> [WHAT IS NEEDED]:
Begin at the line containing "cyan 1x1 plate [580,279,626,324] -> none" and restate it and each line after it exactly, up to and including the last line below. Leave pictures out.

=== INFORMATION PROVIDED ===

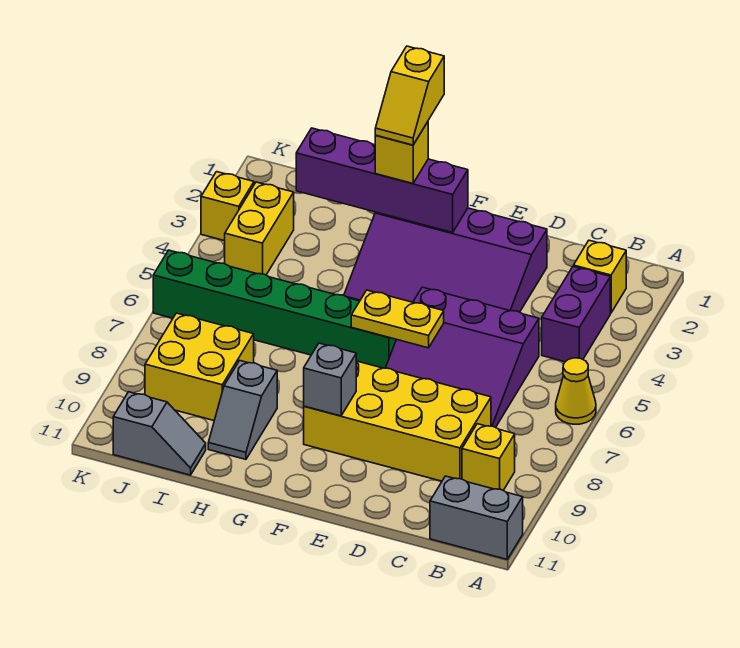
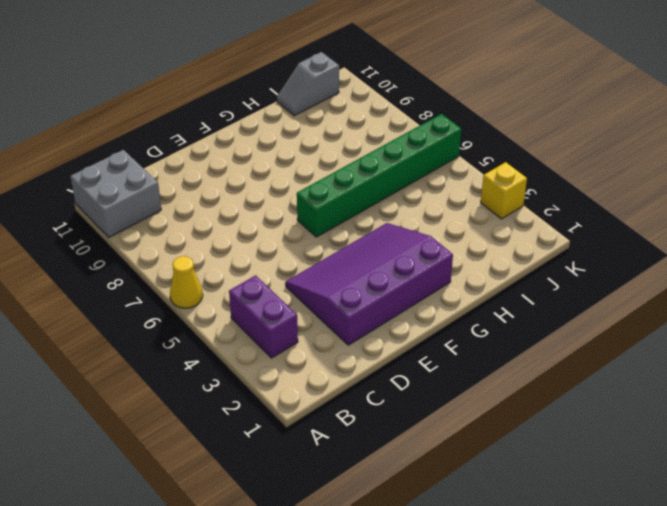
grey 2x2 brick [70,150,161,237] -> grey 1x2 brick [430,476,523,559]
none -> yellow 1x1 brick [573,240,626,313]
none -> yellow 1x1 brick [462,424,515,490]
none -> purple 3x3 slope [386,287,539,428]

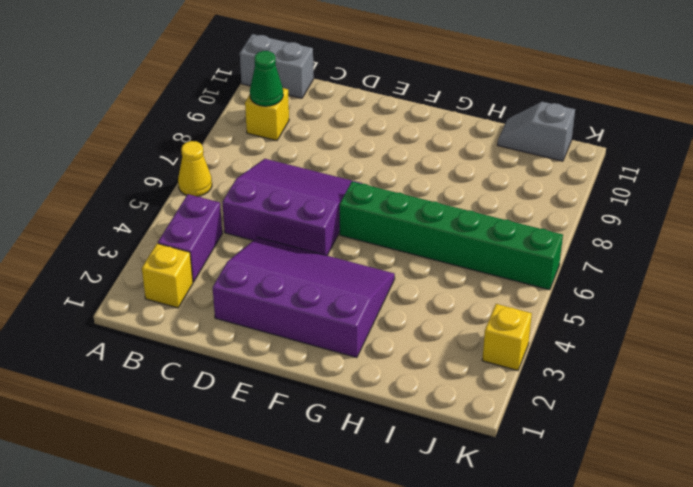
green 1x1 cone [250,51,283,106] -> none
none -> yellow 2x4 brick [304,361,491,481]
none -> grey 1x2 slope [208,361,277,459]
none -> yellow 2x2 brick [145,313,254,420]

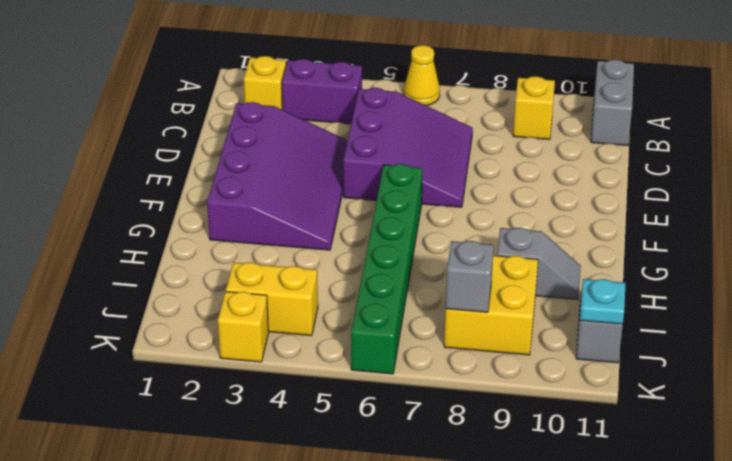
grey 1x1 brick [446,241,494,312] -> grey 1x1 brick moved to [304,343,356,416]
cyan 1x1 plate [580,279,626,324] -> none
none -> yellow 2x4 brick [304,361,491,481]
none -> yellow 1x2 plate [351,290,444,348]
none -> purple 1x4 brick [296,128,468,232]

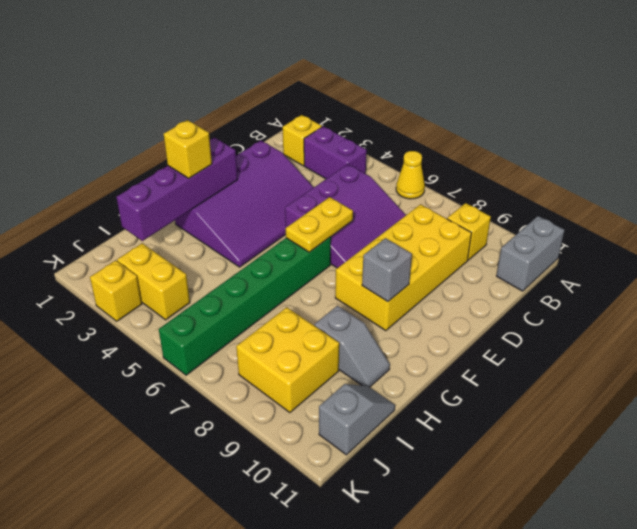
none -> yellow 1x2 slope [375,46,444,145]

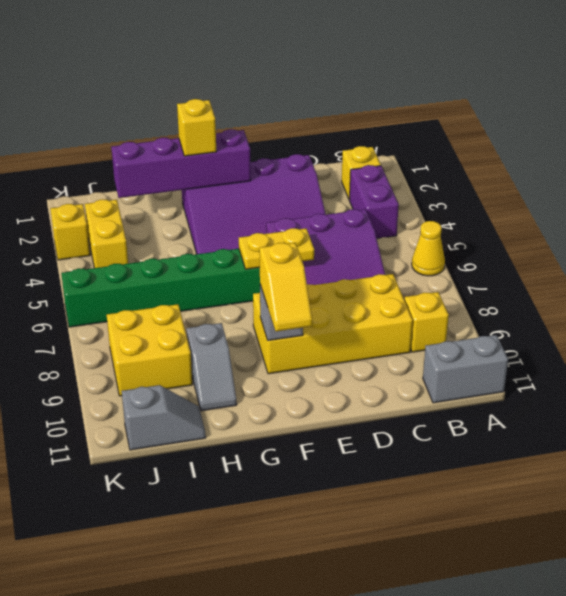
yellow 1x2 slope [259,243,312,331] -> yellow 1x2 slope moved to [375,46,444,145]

===

> [ANSWER TO THIS TASK]:
cyan 1x1 plate [580,279,626,324] -> none
none -> yellow 2x4 brick [304,361,491,481]
none -> yellow 1x2 plate [351,290,444,348]
none -> purple 1x4 brick [296,128,468,232]

none -> yellow 1x2 slope [375,46,444,145]

yellow 1x2 slope [259,243,312,331] -> yellow 1x2 slope moved to [375,46,444,145]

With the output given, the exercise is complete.